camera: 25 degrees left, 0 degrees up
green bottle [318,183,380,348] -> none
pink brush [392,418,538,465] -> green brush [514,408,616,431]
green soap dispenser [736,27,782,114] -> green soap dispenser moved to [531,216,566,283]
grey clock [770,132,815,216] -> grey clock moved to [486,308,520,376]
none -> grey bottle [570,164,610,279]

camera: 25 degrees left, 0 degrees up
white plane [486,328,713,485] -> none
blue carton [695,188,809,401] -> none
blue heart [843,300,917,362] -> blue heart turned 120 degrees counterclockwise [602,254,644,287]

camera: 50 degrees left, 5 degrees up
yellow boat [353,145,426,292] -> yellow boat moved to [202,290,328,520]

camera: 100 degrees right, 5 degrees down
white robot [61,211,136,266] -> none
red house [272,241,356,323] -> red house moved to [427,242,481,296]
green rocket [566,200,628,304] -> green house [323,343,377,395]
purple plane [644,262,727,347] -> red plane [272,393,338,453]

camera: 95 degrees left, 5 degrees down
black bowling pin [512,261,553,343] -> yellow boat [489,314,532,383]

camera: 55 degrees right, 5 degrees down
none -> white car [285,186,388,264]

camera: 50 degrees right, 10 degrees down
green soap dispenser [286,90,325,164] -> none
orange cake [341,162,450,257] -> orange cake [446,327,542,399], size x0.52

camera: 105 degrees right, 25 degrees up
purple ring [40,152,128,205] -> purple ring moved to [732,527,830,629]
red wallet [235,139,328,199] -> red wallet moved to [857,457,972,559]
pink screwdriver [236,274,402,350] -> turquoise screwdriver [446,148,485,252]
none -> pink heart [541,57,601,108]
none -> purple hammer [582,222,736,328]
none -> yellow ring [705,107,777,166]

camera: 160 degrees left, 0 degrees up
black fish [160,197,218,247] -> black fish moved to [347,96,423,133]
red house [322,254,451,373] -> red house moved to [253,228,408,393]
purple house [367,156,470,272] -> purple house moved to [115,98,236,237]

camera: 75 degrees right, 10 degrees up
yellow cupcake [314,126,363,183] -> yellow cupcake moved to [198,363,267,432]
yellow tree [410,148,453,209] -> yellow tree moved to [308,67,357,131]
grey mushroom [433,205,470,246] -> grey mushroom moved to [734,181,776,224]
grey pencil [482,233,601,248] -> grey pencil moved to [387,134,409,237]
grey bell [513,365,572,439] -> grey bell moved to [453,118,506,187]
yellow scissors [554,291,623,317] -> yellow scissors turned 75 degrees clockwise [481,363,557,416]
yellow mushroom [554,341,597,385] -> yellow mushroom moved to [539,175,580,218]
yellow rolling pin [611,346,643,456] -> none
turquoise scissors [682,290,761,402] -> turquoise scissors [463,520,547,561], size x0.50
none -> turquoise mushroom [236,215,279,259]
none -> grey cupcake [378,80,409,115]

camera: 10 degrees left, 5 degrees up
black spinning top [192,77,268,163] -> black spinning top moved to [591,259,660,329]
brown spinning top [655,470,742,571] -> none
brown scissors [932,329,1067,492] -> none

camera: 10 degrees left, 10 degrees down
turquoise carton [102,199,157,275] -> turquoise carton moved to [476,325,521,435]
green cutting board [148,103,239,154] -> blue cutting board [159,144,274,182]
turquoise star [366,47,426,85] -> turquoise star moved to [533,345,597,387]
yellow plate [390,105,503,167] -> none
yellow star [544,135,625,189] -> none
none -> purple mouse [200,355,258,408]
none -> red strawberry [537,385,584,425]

## What to produce
Across the records, count the lines holding the string "right". Give the number and stop.

## Written response
5